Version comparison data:
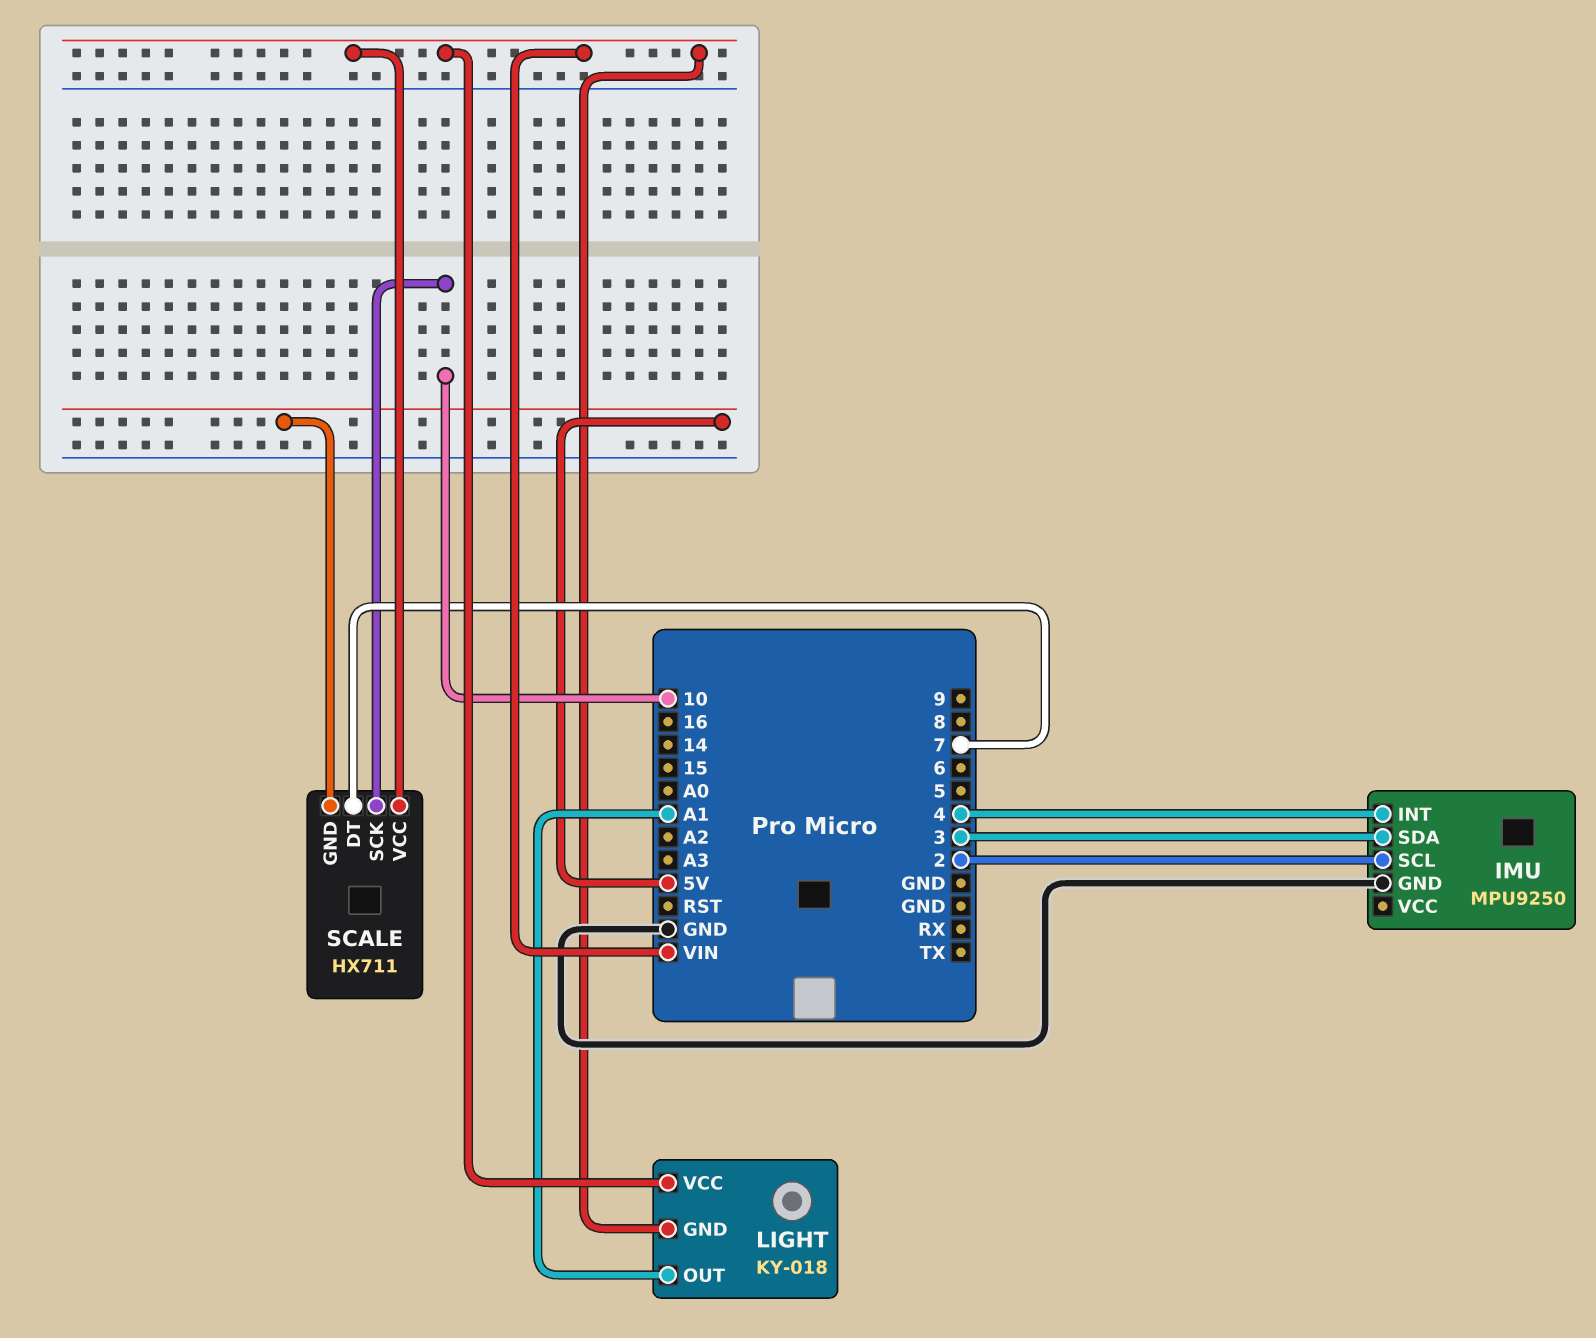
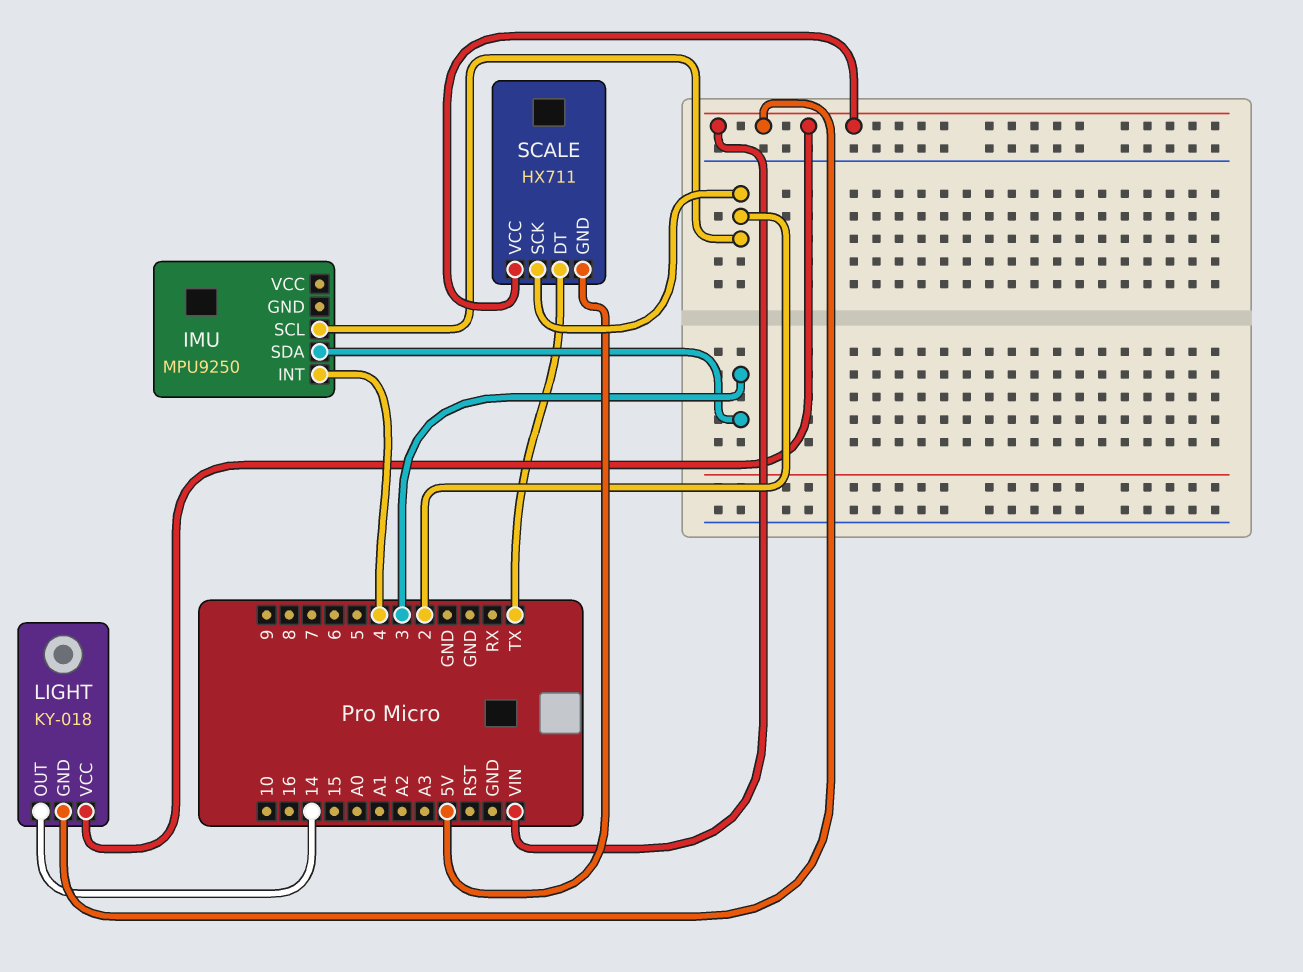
IMU pin GND: GND -> none
LIGHT pin OUT: A1 -> 14
SCALE pin DT: 7 -> TX
SCALE pin SCK: 10 -> 2

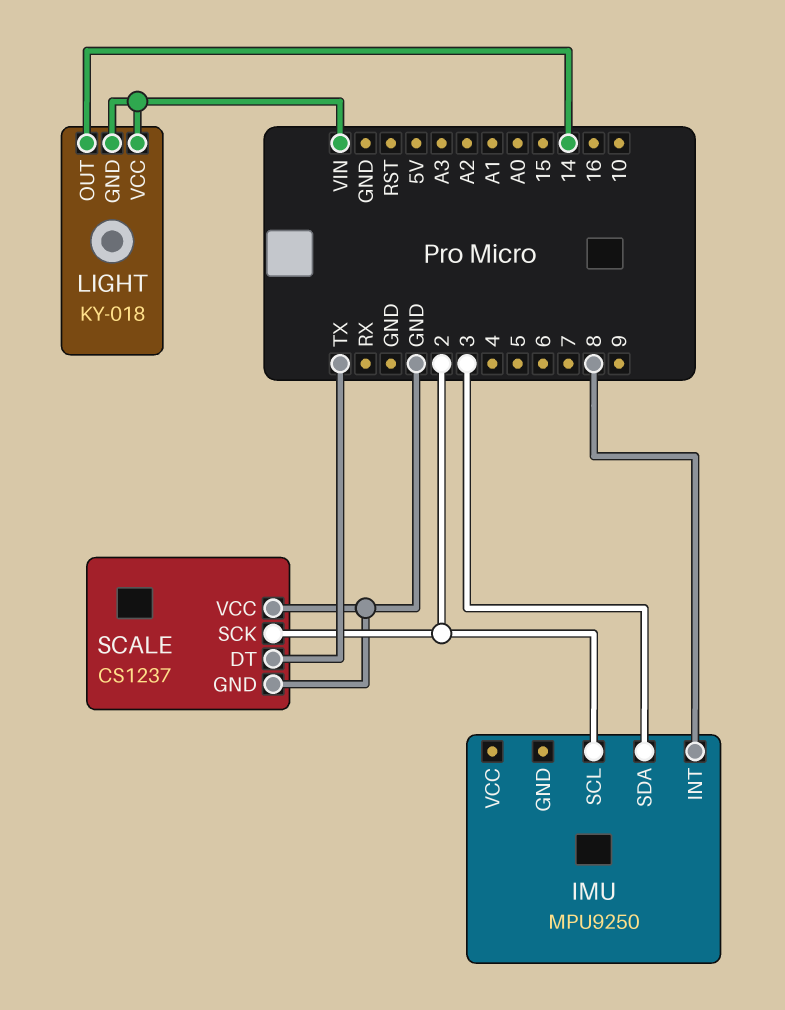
IMU pin INT: 4 -> 8
SCALE: HX711 -> CS1237
SCALE pin GND: 5V -> GND
SCALE pin VCC: VIN -> GND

## Brief
Your task is to write out, exactly, the line that holds "IMU pin INT: 4 -> 8" and every line after it until the records end.

## Output
IMU pin INT: 4 -> 8
SCALE: HX711 -> CS1237
SCALE pin GND: 5V -> GND
SCALE pin VCC: VIN -> GND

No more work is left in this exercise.